__YOUR INSTRUCTIONS__:
The required result is a copy of each line below in which "switch" appears.

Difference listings
* * *

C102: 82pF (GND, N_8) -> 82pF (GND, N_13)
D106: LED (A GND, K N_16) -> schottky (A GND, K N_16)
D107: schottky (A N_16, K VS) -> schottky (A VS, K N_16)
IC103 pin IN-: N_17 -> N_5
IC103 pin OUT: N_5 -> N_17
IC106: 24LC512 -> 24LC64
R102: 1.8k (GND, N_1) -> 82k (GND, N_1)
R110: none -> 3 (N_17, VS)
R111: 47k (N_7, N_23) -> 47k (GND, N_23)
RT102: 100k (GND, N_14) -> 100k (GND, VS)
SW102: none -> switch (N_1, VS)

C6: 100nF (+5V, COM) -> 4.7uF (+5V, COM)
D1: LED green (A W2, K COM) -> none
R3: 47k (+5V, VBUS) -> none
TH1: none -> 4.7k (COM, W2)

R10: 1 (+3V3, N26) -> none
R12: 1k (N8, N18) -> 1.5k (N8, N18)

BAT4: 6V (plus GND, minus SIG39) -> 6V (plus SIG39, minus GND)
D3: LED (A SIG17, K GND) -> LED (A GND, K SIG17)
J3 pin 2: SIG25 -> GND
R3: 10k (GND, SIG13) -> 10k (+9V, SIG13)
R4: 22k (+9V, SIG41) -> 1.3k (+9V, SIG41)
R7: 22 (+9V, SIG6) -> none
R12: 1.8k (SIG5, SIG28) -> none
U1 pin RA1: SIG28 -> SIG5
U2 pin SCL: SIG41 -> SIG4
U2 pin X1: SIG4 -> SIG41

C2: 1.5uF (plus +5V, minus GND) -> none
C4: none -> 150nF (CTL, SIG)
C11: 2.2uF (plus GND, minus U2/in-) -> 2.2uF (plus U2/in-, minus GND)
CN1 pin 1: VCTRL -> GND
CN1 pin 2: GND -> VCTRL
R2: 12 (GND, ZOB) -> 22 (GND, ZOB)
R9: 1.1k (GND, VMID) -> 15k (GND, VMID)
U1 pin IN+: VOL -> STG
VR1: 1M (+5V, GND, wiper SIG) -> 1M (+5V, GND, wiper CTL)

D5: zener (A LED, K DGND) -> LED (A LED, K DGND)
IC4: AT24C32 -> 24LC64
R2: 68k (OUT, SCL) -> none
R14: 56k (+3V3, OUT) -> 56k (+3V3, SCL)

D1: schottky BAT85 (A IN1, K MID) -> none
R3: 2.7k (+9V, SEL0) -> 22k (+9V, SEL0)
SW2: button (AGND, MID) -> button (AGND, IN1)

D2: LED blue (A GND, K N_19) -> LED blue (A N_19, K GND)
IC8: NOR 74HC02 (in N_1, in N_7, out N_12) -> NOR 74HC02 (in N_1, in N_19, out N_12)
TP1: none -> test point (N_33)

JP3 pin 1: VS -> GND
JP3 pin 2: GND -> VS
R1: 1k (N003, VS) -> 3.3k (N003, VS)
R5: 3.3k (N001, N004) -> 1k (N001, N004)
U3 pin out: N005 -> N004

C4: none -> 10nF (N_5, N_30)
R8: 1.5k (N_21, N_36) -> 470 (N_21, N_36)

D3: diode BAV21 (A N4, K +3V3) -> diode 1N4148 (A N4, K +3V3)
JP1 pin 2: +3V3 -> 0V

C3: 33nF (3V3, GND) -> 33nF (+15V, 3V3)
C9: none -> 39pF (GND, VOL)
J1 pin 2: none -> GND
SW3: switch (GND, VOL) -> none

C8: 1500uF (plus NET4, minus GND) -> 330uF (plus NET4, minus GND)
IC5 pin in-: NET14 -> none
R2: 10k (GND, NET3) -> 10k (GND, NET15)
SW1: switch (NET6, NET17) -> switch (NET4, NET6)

* * *

__TASK RESULT__:
SW102: none -> switch (N_1, VS)
SW3: switch (GND, VOL) -> none
SW1: switch (NET6, NET17) -> switch (NET4, NET6)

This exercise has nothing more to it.